Check which lines in the records hold "różowy" and report how many there are, with no other text.
□ □ □ □ □ □ □
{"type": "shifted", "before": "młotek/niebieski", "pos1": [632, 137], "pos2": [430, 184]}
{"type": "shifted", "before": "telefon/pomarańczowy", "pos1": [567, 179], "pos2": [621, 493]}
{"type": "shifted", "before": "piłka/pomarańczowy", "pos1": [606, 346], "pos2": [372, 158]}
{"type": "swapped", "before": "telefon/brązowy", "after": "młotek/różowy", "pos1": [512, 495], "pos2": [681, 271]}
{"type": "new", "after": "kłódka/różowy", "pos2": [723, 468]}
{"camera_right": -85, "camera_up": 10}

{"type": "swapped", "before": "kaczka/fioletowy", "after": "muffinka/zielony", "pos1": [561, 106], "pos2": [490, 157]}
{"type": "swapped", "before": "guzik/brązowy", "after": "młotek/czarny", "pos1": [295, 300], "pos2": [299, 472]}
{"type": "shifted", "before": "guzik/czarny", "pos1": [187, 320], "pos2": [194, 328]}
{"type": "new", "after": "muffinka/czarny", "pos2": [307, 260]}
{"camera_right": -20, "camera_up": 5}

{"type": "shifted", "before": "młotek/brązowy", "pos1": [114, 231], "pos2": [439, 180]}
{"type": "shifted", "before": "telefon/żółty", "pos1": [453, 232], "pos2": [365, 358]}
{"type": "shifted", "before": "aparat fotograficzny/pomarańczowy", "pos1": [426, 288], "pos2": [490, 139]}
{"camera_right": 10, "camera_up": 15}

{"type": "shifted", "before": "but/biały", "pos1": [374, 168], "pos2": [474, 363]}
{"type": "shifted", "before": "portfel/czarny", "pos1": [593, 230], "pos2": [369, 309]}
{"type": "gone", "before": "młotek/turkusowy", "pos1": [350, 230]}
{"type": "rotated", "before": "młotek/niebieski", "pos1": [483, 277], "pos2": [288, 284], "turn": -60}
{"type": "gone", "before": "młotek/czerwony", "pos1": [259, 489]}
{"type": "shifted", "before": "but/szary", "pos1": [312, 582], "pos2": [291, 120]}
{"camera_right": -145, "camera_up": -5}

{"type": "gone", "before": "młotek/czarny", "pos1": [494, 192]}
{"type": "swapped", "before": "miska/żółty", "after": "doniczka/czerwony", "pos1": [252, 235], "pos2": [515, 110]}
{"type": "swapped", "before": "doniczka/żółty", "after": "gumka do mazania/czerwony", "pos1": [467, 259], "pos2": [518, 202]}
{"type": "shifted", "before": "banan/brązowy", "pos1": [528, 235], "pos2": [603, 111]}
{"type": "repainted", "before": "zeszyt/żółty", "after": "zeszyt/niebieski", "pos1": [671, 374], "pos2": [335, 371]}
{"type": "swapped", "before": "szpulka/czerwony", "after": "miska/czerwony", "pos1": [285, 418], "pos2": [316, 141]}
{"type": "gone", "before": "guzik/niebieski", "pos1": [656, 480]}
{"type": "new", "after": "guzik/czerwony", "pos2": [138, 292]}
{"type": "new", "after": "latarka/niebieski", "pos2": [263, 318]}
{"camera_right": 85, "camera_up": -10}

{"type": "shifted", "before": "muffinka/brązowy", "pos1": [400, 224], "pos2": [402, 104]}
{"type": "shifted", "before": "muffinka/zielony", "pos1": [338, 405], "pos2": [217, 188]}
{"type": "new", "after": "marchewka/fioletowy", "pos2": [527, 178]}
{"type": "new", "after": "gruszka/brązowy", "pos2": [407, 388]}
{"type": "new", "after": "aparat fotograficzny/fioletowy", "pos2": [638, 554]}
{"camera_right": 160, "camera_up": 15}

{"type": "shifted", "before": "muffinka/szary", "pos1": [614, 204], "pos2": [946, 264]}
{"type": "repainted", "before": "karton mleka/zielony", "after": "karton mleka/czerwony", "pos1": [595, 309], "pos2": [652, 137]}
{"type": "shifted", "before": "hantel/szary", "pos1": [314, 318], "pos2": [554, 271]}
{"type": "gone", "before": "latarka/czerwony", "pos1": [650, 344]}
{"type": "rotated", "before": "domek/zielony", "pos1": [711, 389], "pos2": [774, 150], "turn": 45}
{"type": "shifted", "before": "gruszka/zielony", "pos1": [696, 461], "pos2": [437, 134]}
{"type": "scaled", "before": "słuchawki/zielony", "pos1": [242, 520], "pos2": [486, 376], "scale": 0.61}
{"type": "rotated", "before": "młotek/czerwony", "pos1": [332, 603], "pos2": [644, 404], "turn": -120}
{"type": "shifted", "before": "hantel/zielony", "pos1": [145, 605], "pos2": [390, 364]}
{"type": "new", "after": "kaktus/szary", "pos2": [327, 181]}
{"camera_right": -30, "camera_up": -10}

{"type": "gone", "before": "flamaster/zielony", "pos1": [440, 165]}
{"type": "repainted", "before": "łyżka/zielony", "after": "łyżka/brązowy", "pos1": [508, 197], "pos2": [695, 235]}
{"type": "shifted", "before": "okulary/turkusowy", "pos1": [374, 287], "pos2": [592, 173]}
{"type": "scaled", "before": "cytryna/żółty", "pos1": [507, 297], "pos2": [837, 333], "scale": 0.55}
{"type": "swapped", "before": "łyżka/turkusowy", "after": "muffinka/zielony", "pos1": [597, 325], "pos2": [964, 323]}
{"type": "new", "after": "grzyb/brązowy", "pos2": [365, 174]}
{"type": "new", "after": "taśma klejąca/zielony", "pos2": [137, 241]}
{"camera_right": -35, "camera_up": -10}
□ □ □ □ □ □ □
- Task solution:
2